THE PROBLEM:
Give back each line of the data exactly as it reads, minus the pictures.

SUPPLIED DATA:
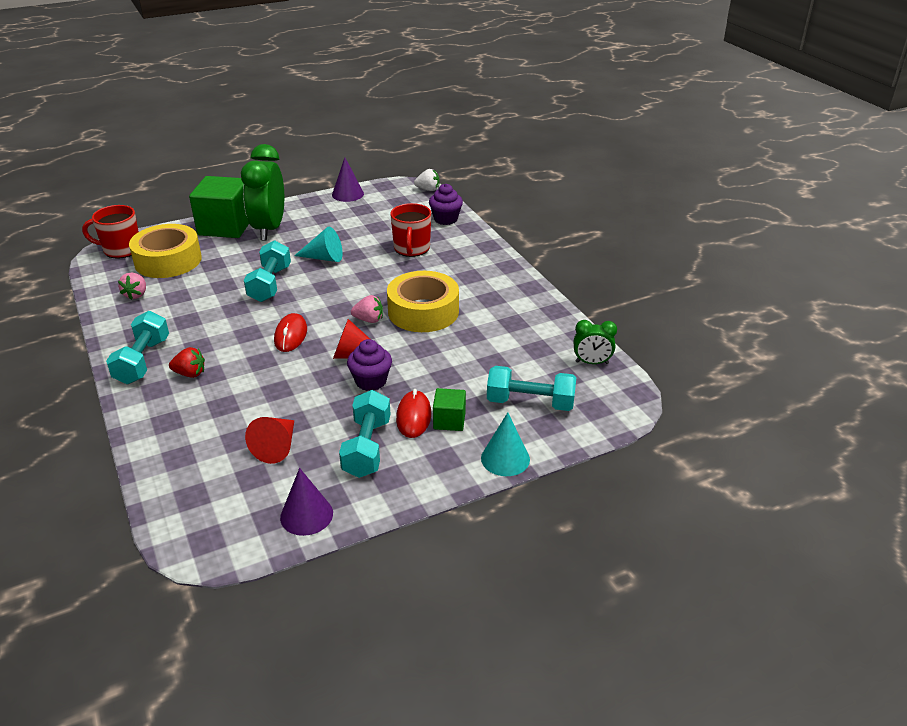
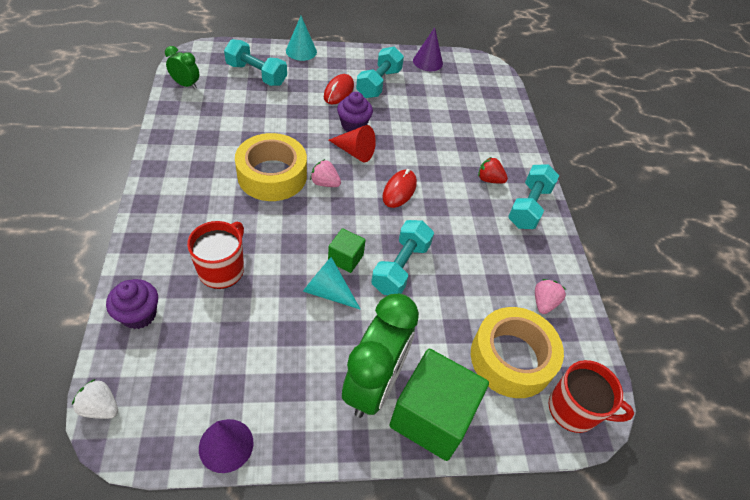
camera: 165 degrees left, 15 degrees up
(277, 447) = (435, 102): red cone -> none
(449, 420) = (317, 81): green cube -> green cube (345, 258)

RESULT OF THE EXERCISE:
camera: 165 degrees left, 15 degrees up
(277, 447) = (435, 102): red cone -> none
(449, 420) = (317, 81): green cube -> green cube (345, 258)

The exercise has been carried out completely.